(Edit difference data)
╔══
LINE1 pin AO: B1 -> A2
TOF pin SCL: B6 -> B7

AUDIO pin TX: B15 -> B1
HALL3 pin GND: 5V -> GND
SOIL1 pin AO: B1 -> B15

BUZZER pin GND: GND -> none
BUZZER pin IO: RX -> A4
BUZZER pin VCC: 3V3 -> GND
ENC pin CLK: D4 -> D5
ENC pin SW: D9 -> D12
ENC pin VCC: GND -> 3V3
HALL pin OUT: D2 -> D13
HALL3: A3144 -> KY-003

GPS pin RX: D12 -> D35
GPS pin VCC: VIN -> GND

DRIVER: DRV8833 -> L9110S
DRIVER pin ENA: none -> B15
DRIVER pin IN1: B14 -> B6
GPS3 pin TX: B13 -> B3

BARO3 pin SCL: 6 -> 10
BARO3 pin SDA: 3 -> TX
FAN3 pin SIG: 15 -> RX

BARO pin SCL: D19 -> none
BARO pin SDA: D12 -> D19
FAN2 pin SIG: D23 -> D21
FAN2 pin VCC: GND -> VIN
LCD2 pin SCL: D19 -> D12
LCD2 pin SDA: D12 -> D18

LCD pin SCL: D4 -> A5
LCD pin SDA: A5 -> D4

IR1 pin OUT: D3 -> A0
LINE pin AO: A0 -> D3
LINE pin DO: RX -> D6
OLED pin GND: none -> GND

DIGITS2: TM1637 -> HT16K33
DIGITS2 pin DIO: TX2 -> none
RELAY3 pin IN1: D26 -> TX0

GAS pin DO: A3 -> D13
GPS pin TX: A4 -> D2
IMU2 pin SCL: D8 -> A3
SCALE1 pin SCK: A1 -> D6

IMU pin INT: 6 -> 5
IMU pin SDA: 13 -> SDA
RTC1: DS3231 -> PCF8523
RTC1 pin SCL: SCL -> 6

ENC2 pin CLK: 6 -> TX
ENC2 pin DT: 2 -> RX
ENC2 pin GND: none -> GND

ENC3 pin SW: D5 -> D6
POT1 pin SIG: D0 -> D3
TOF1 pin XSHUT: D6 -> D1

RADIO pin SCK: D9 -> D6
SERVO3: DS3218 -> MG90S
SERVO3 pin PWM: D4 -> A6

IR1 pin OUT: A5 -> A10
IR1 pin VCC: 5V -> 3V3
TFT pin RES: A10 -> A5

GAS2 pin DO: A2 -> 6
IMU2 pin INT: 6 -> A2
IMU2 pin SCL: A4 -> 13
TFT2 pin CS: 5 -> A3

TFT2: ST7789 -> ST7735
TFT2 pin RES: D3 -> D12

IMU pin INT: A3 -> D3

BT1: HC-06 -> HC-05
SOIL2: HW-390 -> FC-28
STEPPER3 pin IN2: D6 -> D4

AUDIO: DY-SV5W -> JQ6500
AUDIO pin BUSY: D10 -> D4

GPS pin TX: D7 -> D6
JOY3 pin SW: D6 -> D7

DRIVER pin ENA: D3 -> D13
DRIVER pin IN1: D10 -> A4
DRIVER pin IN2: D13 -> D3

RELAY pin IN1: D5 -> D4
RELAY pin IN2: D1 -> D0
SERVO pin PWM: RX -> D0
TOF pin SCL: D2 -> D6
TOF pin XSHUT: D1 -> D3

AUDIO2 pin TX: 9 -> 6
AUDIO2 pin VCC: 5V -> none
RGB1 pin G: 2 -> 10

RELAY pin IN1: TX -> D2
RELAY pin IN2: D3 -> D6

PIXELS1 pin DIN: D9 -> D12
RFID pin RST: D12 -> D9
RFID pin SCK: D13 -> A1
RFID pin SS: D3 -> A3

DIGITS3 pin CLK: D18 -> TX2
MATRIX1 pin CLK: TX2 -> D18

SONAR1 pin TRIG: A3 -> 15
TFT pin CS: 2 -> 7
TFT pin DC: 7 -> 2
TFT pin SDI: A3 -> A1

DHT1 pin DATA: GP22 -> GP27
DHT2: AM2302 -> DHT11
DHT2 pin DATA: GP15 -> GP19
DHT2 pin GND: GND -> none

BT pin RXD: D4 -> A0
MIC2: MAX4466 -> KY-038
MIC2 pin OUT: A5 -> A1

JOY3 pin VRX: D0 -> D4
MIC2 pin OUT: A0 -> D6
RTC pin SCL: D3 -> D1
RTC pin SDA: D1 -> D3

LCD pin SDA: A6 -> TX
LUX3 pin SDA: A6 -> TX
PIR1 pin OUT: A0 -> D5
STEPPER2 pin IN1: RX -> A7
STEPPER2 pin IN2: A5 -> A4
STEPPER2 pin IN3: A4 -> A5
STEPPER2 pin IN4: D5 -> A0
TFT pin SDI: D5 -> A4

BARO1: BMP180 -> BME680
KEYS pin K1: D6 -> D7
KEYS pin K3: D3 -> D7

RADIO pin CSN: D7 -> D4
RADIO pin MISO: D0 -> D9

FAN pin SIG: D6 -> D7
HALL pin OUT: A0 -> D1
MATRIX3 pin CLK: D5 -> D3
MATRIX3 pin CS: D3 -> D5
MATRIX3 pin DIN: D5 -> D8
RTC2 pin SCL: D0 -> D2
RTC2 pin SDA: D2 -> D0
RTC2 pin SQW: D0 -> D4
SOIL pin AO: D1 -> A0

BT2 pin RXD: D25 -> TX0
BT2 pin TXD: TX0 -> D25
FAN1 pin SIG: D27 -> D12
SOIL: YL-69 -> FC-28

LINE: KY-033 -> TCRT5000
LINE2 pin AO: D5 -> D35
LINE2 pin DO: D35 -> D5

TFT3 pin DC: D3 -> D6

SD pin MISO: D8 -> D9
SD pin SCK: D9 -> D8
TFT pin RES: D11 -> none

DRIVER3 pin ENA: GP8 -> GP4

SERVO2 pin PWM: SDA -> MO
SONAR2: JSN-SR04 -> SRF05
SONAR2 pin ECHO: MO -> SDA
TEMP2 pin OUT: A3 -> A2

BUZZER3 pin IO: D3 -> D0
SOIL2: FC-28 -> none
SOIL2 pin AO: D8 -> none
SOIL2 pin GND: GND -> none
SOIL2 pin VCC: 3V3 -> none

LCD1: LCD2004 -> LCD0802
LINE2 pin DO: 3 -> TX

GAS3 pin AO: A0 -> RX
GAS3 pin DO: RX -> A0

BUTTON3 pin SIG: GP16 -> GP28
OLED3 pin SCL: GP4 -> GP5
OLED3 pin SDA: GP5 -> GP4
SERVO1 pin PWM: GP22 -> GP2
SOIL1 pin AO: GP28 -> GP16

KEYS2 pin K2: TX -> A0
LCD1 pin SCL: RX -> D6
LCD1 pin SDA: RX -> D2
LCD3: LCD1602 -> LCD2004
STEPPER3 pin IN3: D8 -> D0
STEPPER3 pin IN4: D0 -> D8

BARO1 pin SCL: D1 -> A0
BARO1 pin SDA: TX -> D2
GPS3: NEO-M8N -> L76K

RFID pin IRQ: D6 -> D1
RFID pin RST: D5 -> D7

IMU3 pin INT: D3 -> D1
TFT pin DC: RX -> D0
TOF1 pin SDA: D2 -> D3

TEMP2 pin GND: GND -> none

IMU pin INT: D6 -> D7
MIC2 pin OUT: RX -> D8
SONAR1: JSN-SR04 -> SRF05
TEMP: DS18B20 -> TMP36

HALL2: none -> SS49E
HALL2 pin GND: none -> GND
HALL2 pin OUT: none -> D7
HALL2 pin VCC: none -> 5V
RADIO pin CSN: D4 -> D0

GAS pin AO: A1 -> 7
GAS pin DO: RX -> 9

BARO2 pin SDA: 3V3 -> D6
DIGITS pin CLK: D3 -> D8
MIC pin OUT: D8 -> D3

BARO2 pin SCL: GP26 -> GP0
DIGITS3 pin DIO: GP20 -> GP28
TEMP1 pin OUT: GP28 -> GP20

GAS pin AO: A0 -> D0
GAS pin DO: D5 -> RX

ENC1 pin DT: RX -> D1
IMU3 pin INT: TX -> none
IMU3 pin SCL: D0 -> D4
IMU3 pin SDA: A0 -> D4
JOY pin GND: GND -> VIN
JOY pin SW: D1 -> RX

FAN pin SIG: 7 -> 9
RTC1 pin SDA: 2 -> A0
╚══
**Description of the task**
Above are the records; from them, give again exactly the lines from the one containing "DRIVER pin ENA: D3 -> D13" through the one containing "RGB1 pin G: 2 -> 10", both included.

**Expected output**
DRIVER pin ENA: D3 -> D13
DRIVER pin IN1: D10 -> A4
DRIVER pin IN2: D13 -> D3

RELAY pin IN1: D5 -> D4
RELAY pin IN2: D1 -> D0
SERVO pin PWM: RX -> D0
TOF pin SCL: D2 -> D6
TOF pin XSHUT: D1 -> D3

AUDIO2 pin TX: 9 -> 6
AUDIO2 pin VCC: 5V -> none
RGB1 pin G: 2 -> 10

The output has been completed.